*What the task asks*:
Locate every line below that contains the word "furogisel" and copy it.

*Record extracts*:
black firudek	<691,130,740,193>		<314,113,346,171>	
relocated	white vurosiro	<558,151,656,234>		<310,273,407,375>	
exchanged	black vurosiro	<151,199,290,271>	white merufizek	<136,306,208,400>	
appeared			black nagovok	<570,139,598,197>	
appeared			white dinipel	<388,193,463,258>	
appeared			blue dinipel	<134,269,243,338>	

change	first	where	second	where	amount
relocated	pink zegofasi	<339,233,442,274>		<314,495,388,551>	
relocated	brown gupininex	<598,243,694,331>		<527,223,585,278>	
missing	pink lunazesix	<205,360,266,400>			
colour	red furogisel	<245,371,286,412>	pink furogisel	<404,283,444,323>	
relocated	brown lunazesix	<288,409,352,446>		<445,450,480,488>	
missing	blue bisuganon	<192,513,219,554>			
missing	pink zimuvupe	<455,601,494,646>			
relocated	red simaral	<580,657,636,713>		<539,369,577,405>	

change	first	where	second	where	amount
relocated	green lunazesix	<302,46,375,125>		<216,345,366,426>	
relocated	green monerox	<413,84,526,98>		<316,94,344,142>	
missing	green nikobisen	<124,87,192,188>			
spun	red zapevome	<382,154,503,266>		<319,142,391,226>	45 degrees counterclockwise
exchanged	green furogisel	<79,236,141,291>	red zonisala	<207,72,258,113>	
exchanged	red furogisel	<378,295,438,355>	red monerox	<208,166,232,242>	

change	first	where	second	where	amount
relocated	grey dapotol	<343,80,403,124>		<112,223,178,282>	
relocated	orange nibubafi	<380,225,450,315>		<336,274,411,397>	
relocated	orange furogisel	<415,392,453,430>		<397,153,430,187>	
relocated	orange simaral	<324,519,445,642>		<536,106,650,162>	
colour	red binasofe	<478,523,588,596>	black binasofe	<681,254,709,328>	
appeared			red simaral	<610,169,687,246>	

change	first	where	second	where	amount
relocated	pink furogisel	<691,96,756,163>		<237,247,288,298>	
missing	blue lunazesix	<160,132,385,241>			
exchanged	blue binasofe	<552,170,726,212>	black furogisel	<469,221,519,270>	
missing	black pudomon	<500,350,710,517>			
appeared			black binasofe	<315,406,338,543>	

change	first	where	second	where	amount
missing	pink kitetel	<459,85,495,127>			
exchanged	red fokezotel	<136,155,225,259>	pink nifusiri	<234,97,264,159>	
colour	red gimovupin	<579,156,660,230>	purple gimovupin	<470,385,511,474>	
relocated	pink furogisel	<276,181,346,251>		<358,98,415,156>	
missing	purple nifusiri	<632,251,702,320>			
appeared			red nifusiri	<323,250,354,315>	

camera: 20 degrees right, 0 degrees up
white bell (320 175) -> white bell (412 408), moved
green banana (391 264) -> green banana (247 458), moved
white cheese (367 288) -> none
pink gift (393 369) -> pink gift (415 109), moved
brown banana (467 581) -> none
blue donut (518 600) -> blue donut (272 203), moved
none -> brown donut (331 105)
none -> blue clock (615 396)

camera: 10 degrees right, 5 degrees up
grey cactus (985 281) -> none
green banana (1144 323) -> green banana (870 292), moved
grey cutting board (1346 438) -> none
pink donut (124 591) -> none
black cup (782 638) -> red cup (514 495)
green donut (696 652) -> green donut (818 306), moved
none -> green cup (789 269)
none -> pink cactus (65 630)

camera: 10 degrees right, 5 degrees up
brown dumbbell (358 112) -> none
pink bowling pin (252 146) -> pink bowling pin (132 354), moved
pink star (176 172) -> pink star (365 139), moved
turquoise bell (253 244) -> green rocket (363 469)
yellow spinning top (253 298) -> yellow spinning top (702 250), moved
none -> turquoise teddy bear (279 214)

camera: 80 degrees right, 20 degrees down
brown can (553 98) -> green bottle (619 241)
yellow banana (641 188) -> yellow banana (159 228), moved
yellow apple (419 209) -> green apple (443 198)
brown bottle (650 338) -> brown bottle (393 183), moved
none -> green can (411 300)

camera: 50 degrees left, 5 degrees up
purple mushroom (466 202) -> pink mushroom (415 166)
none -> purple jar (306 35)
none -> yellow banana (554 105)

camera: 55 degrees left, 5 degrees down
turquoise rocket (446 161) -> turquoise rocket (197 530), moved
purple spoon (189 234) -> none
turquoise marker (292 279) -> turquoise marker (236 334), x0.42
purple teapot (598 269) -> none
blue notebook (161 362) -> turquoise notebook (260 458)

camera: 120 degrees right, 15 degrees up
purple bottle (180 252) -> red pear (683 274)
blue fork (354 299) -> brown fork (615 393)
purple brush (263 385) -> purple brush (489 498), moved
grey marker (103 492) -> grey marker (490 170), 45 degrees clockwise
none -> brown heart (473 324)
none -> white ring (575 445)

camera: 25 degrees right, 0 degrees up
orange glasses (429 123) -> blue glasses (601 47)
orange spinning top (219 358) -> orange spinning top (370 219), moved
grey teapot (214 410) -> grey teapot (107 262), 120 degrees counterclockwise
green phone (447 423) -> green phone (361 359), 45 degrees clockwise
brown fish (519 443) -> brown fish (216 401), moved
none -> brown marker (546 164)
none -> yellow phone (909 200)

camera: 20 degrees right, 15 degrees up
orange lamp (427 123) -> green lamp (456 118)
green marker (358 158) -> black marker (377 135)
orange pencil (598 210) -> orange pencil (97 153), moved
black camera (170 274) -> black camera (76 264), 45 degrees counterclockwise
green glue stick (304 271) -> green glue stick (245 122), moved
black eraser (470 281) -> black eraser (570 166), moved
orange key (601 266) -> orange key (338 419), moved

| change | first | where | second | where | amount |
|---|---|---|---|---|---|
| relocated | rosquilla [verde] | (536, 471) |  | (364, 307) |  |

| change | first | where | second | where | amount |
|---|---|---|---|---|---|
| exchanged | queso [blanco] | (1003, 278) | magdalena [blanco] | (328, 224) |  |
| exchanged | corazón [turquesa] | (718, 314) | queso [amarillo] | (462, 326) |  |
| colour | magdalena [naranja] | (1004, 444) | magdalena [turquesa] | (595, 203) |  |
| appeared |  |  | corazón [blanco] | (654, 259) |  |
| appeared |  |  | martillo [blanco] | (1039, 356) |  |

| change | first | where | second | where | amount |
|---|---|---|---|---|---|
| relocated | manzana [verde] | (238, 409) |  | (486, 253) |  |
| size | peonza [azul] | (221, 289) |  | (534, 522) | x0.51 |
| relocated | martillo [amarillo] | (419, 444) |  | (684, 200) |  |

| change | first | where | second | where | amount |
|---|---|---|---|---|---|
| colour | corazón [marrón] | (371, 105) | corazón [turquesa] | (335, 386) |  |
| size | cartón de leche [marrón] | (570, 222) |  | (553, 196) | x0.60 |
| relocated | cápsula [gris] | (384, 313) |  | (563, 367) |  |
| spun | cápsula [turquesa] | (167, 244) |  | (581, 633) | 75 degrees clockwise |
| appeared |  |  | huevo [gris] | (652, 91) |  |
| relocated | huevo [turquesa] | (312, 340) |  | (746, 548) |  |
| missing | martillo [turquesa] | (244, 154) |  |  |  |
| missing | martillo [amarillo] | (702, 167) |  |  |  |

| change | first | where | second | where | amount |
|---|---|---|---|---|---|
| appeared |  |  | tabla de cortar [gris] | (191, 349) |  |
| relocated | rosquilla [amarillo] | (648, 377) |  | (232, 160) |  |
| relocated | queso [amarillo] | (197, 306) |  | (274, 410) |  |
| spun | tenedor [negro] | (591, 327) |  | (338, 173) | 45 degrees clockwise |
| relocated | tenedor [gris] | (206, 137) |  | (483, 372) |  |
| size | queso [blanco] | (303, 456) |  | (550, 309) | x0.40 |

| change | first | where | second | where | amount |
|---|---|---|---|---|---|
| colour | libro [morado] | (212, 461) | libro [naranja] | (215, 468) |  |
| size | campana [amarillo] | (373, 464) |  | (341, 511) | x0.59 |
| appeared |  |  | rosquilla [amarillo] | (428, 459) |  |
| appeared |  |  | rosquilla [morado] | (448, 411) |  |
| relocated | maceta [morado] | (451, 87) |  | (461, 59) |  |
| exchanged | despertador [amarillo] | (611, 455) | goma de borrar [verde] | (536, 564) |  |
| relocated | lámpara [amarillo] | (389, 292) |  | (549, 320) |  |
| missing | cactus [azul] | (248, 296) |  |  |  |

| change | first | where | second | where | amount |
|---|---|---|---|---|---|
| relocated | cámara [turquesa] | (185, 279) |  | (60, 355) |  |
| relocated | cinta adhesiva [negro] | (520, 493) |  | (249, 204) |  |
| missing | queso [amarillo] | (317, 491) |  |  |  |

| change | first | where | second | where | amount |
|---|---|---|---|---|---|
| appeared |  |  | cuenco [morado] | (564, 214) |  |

*Result below*:
colour	red furogisel	<245,371,286,412>	pink furogisel	<404,283,444,323>	
exchanged	green furogisel	<79,236,141,291>	red zonisala	<207,72,258,113>	
exchanged	red furogisel	<378,295,438,355>	red monerox	<208,166,232,242>	
relocated	orange furogisel	<415,392,453,430>		<397,153,430,187>	
relocated	pink furogisel	<691,96,756,163>		<237,247,288,298>	
exchanged	blue binasofe	<552,170,726,212>	black furogisel	<469,221,519,270>	
relocated	pink furogisel	<276,181,346,251>		<358,98,415,156>	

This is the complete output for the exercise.